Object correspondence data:
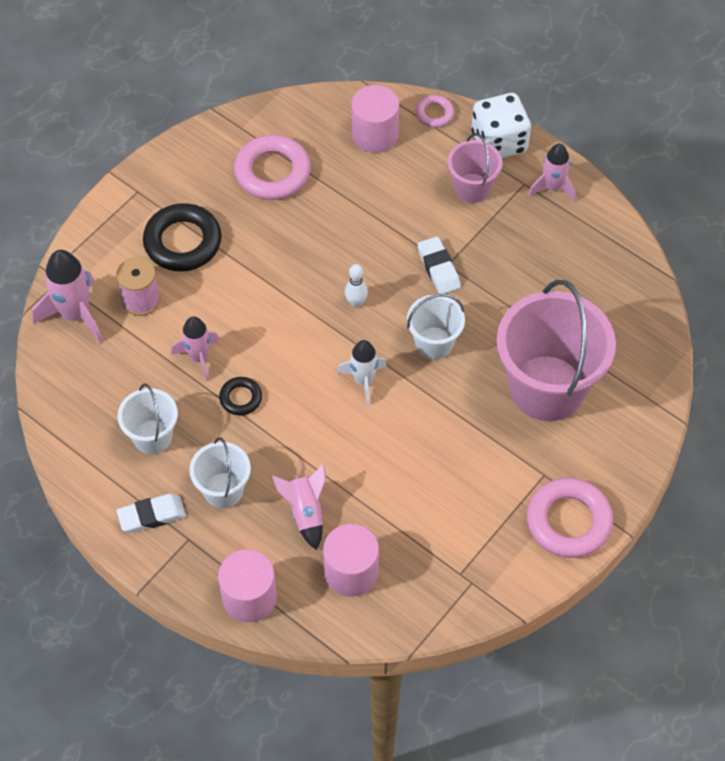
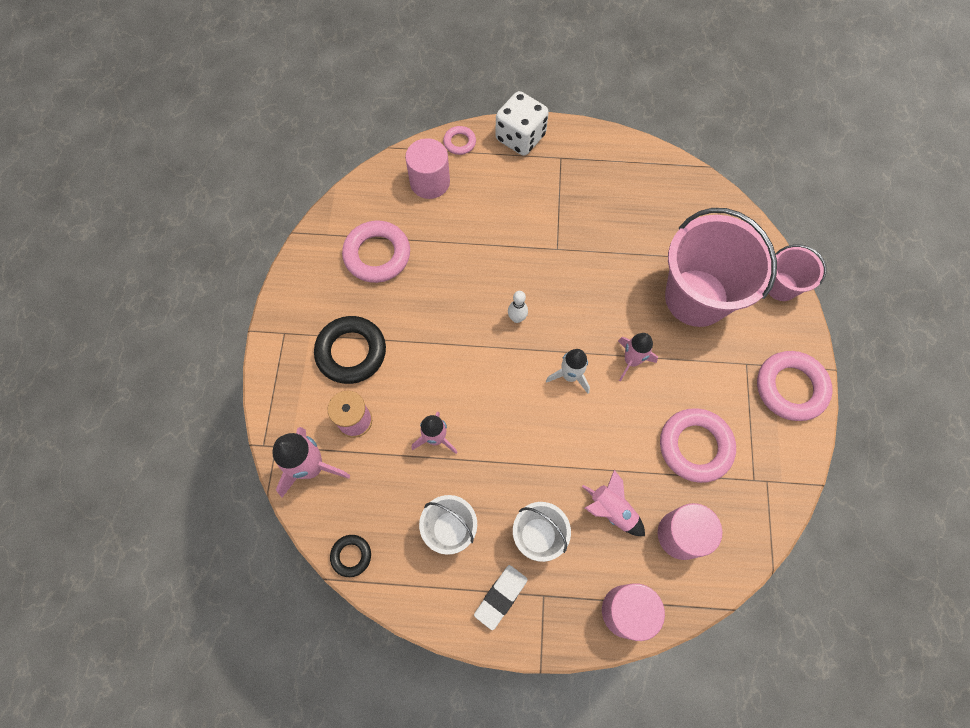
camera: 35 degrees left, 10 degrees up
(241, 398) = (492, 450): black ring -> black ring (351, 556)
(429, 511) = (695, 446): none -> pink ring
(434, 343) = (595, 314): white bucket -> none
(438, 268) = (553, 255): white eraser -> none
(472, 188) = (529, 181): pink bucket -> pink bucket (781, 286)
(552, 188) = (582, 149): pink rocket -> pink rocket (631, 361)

• [Required work] When the string "pink" appears in a line of the records above, that line is to be copied.

• [Result for this task]
(429, 511) = (695, 446): none -> pink ring
(472, 188) = (529, 181): pink bucket -> pink bucket (781, 286)
(552, 188) = (582, 149): pink rocket -> pink rocket (631, 361)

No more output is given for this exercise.